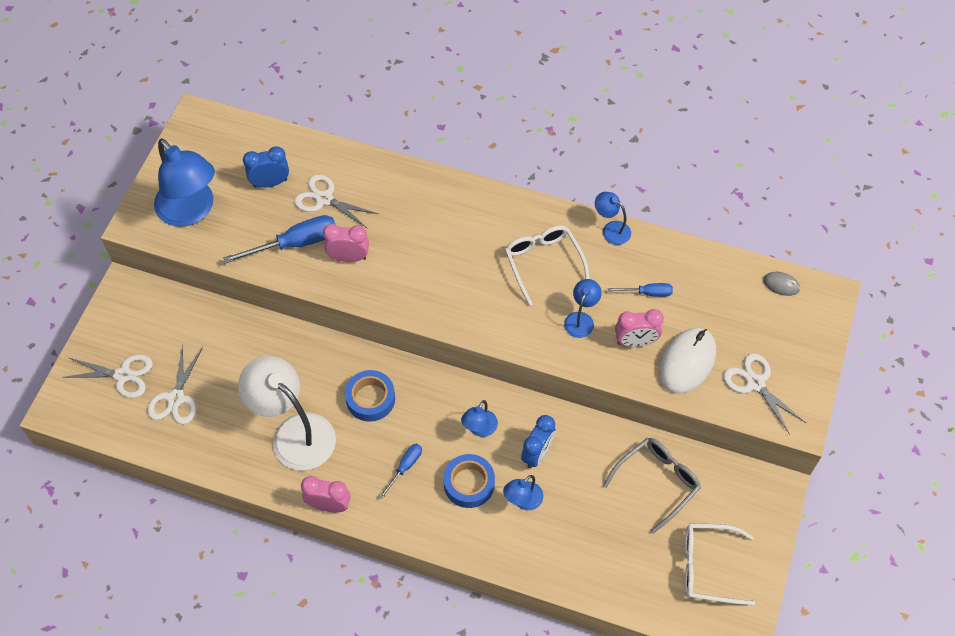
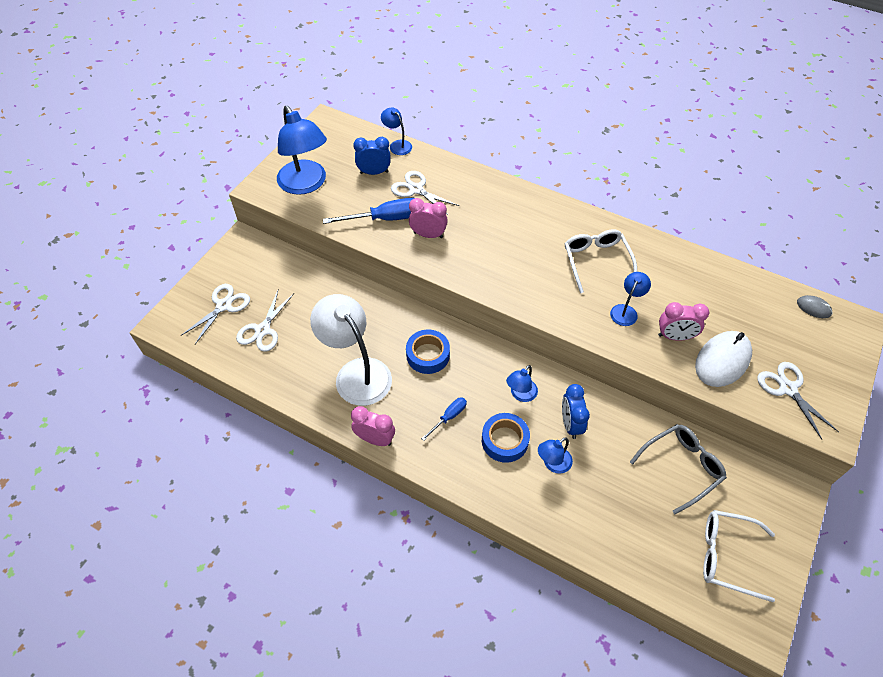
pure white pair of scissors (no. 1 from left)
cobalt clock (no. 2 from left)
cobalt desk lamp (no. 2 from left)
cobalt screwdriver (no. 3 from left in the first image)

---

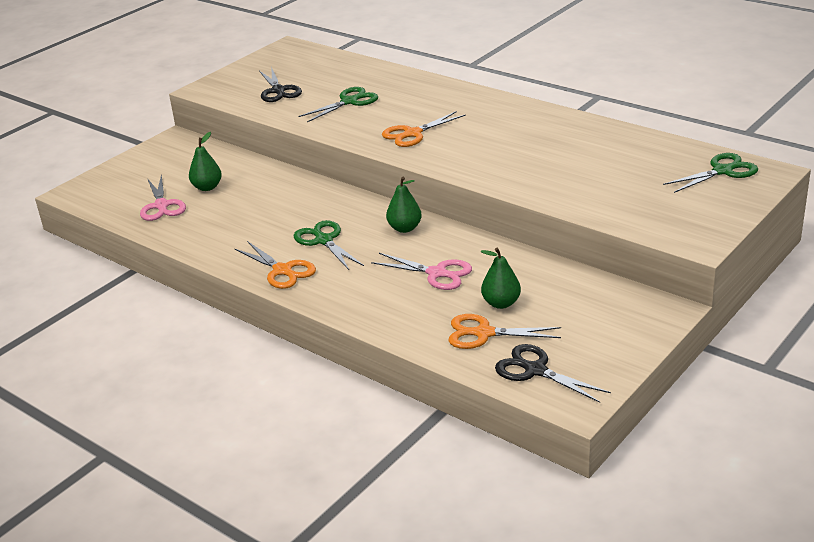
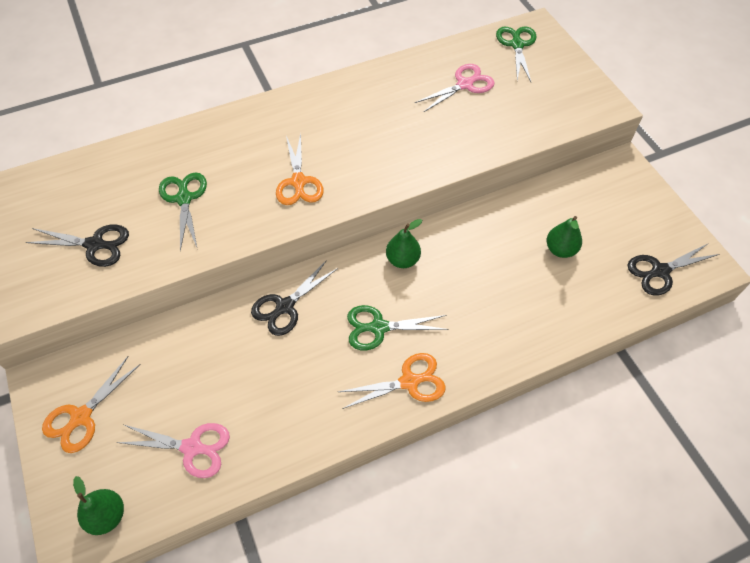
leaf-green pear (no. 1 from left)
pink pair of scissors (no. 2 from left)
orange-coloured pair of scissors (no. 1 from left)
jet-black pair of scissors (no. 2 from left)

### Required action:
Out of the data above, give again only the lines starting at the one holding "orange-coloured pair of" and ending at the one holding "jet-black pair of scissors (no. 2 from left)", unchanged.

### Answer to this task:
orange-coloured pair of scissors (no. 1 from left)
jet-black pair of scissors (no. 2 from left)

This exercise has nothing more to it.